» 課題の目的:
以下のすべての行で「window screen」を「window pane」に置き換え、他の部分は一切変えずに出力せよ。画像は出力に含めないこと。

» 処理対象データ:
****************************************

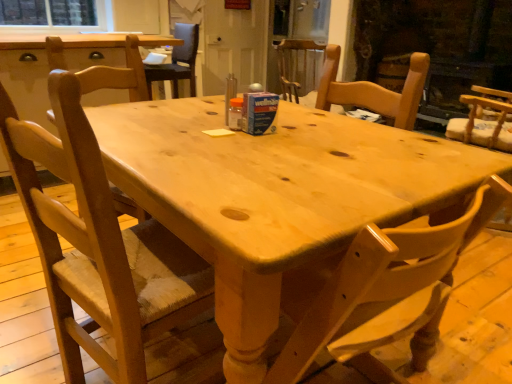
Question: From their relative heights in the image, would you say clear glass window screen at upper left is taller or shorter than wooden chair at center, placed as the second chair when sorted from back to front?

Choices:
 (A) short
 (B) tall

Answer: (A)

Question: Considering the positions of point (73, 3) and point (168, 74), is point (73, 3) closer or farther from the camera than point (168, 74)?

Choices:
 (A) farther
 (B) closer

Answer: (A)

Question: Which object is the farthest from the light wood chair at center, which is the second chair from right to left?

Choices:
 (A) natural wood chair at left, the 2th chair in the left-to-right sequence
 (B) white glossy door at upper center, positioned as the second screen door in right-to-left order
 (C) clear glass window screen at upper left
 (D) transparent glass screen door at upper center, which ranks as the 1th screen door in right-to-left order
 (E) natural wood chair at center, acting as the third chair starting from the left

Answer: (E)

Question: Estimate the real-world distances between objects in this image. Which object is farther from the light wood chair at center, acting as the 4th chair starting from the left?

Choices:
 (A) transparent glass screen door at upper center, which is the second screen door in left-to-right order
 (B) dark brick fireplace at right
 (C) wooden chair at center, which appears as the fourth chair when viewed from the front
 (D) natural wood chair at left, the 2th chair in the left-to-right sequence
 (E) clear glass window screen at upper left

Answer: (D)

****************************************

» 解答:
Question: From their relative heights in the image, would you say clear glass window pane at upper left is taller or shorter than wooden chair at center, placed as the second chair when sorted from back to front?

Choices:
 (A) short
 (B) tall

Answer: (A)

Question: Considering the positions of point (73, 3) and point (168, 74), is point (73, 3) closer or farther from the camera than point (168, 74)?

Choices:
 (A) farther
 (B) closer

Answer: (A)

Question: Which object is the farthest from the light wood chair at center, which is the second chair from right to left?

Choices:
 (A) natural wood chair at left, the 2th chair in the left-to-right sequence
 (B) white glossy door at upper center, positioned as the second screen door in right-to-left order
 (C) clear glass window pane at upper left
 (D) transparent glass screen door at upper center, which ranks as the 1th screen door in right-to-left order
 (E) natural wood chair at center, acting as the third chair starting from the left

Answer: (E)

Question: Estimate the real-world distances between objects in this image. Which object is farther from the light wood chair at center, acting as the 4th chair starting from the left?

Choices:
 (A) transparent glass screen door at upper center, which is the second screen door in left-to-right order
 (B) dark brick fireplace at right
 (C) wooden chair at center, which appears as the fourth chair when viewed from the front
 (D) natural wood chair at left, the 2th chair in the left-to-right sequence
 (E) clear glass window pane at upper left

Answer: (D)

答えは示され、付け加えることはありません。